Data items
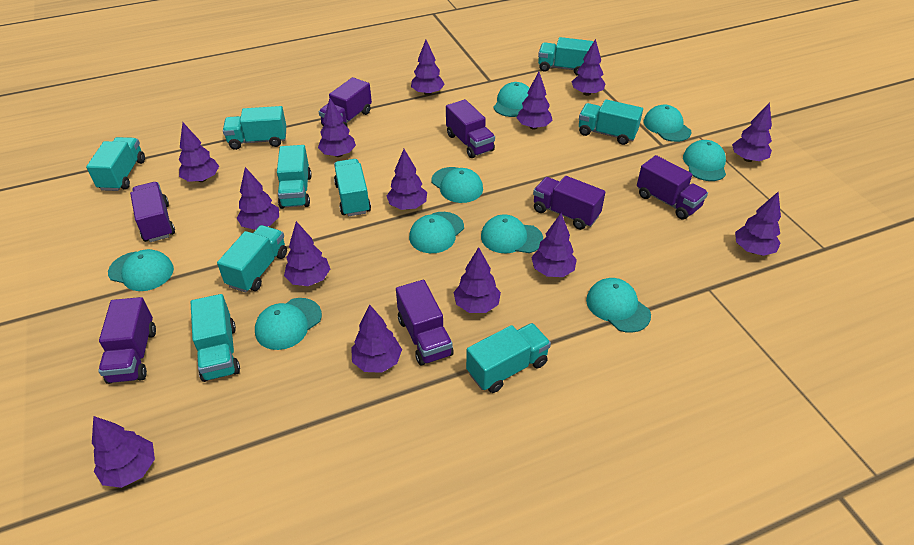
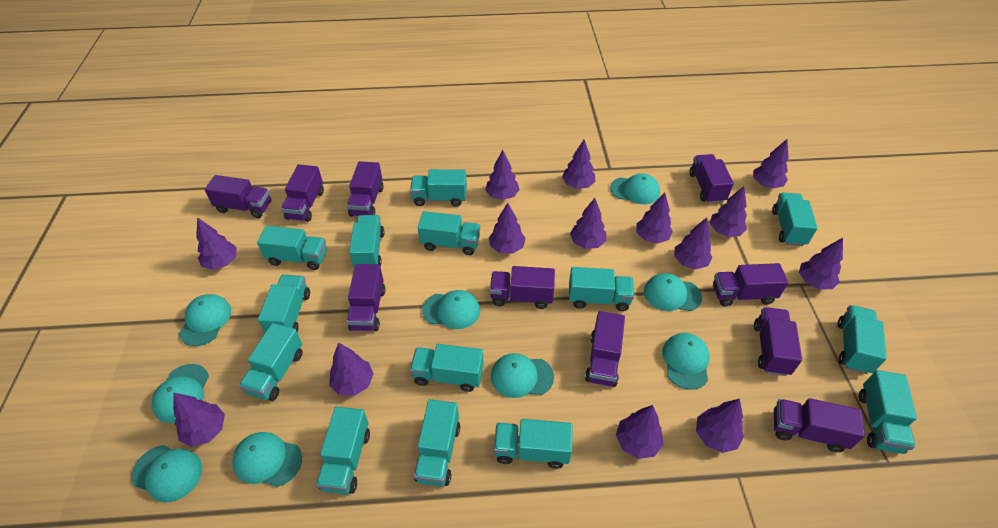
purple truck: 7 -> 10
turquoise truck: 9 -> 14

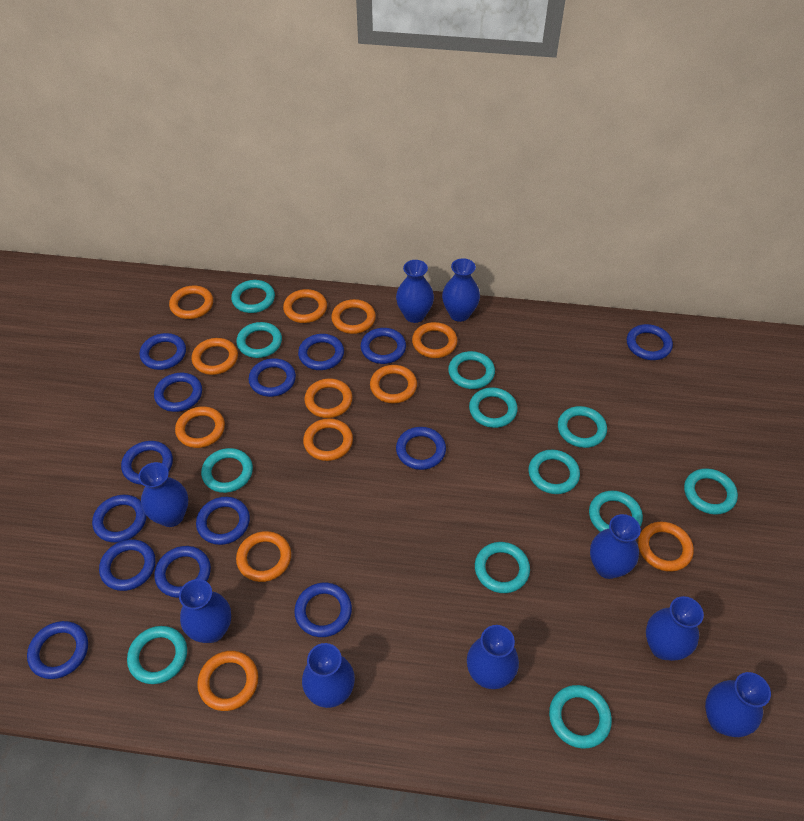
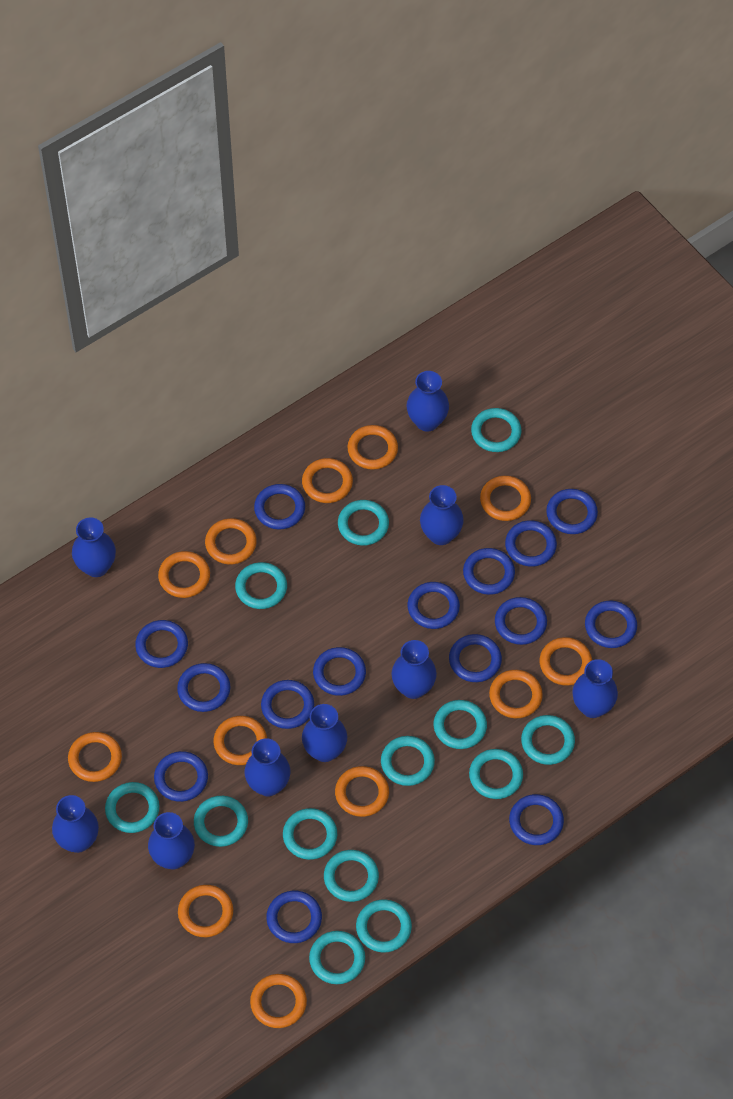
blue ring: 14 -> 15
turquoise ring: 12 -> 13

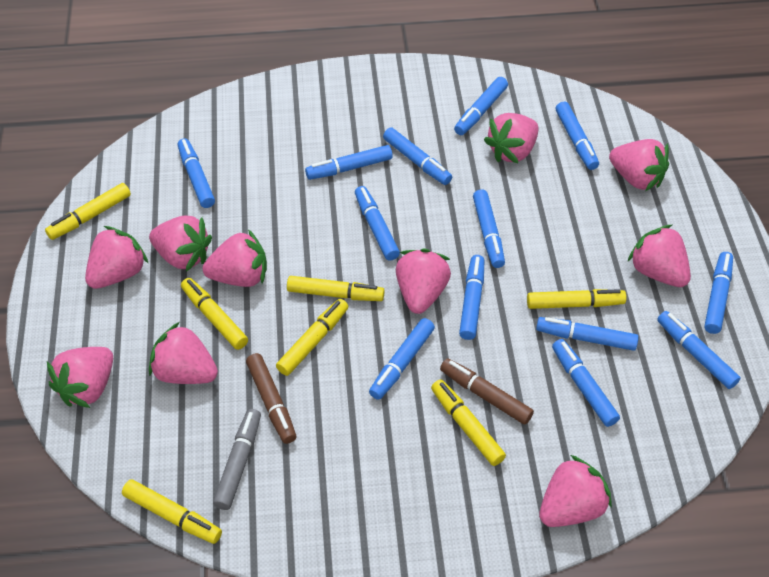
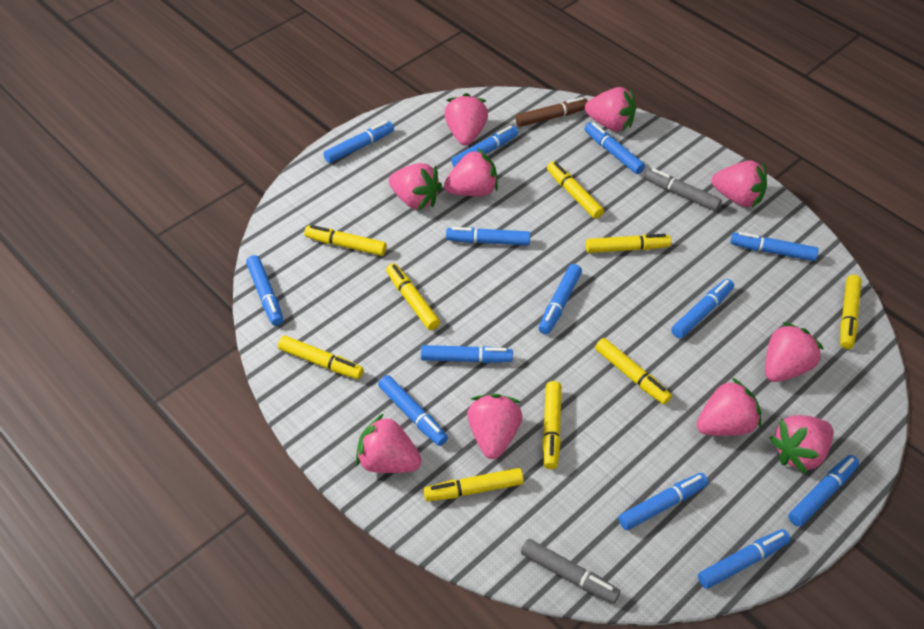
brown marker: 2 -> 1
grey marker: 1 -> 2
yellow marker: 7 -> 9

Task item
Could you copy the data above exactly, leaving the pictures out?

Solution for this problem
purple truck: 7 -> 10
turquoise truck: 9 -> 14

blue ring: 14 -> 15
turquoise ring: 12 -> 13

brown marker: 2 -> 1
grey marker: 1 -> 2
yellow marker: 7 -> 9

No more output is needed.